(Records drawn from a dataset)
◇ ◇ ◇

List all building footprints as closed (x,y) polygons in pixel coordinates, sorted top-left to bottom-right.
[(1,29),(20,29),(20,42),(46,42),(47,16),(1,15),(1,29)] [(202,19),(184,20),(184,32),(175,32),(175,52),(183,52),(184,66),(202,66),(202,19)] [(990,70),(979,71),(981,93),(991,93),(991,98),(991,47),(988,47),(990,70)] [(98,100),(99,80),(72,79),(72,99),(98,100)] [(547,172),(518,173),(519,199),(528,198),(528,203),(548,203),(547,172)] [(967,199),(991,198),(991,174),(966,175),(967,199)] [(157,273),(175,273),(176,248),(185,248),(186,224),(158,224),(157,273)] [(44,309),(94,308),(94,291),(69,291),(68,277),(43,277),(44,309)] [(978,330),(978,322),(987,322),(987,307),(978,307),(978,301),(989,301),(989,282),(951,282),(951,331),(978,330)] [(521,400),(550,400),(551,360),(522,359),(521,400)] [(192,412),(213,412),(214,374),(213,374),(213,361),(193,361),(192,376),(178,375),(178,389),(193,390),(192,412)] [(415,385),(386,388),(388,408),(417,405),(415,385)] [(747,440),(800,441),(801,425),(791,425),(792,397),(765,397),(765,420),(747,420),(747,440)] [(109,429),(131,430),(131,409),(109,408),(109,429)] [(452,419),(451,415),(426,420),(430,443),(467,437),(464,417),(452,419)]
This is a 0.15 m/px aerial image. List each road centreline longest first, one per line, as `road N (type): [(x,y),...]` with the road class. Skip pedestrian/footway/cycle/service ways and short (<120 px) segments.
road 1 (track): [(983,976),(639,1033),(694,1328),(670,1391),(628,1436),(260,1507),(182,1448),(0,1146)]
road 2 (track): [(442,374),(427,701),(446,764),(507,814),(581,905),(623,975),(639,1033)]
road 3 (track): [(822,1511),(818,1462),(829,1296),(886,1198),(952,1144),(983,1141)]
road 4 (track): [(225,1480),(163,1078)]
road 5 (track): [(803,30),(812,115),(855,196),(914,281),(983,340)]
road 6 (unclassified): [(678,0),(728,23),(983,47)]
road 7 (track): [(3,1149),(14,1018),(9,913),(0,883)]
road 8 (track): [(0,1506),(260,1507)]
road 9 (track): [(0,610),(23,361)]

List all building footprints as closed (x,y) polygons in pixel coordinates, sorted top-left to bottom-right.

◇ ◇ ◇

◆ **Work item**
Word for word, retype the lines from the one containing "This is a 0.15" through the final line of the data, including both ends and nothing more.

◆ **Solved exercise**
This is a 0.15 m/px aerial image. List each road centreline longest first, one per line, as `road N (type): [(x,y),...]` with the road class. Skip pedestrian/footway/cycle/service ways and short (<120 px) segments.
road 1 (track): [(983,976),(639,1033),(694,1328),(670,1391),(628,1436),(260,1507),(182,1448),(0,1146)]
road 2 (track): [(442,374),(427,701),(446,764),(507,814),(581,905),(623,975),(639,1033)]
road 3 (track): [(822,1511),(818,1462),(829,1296),(886,1198),(952,1144),(983,1141)]
road 4 (track): [(225,1480),(163,1078)]
road 5 (track): [(803,30),(812,115),(855,196),(914,281),(983,340)]
road 6 (unclassified): [(678,0),(728,23),(983,47)]
road 7 (track): [(3,1149),(14,1018),(9,913),(0,883)]
road 8 (track): [(0,1506),(260,1507)]
road 9 (track): [(0,610),(23,361)]

List all building footprints as closed (x,y) polygons in pixel coordinates, sorted top-left to bottom-right.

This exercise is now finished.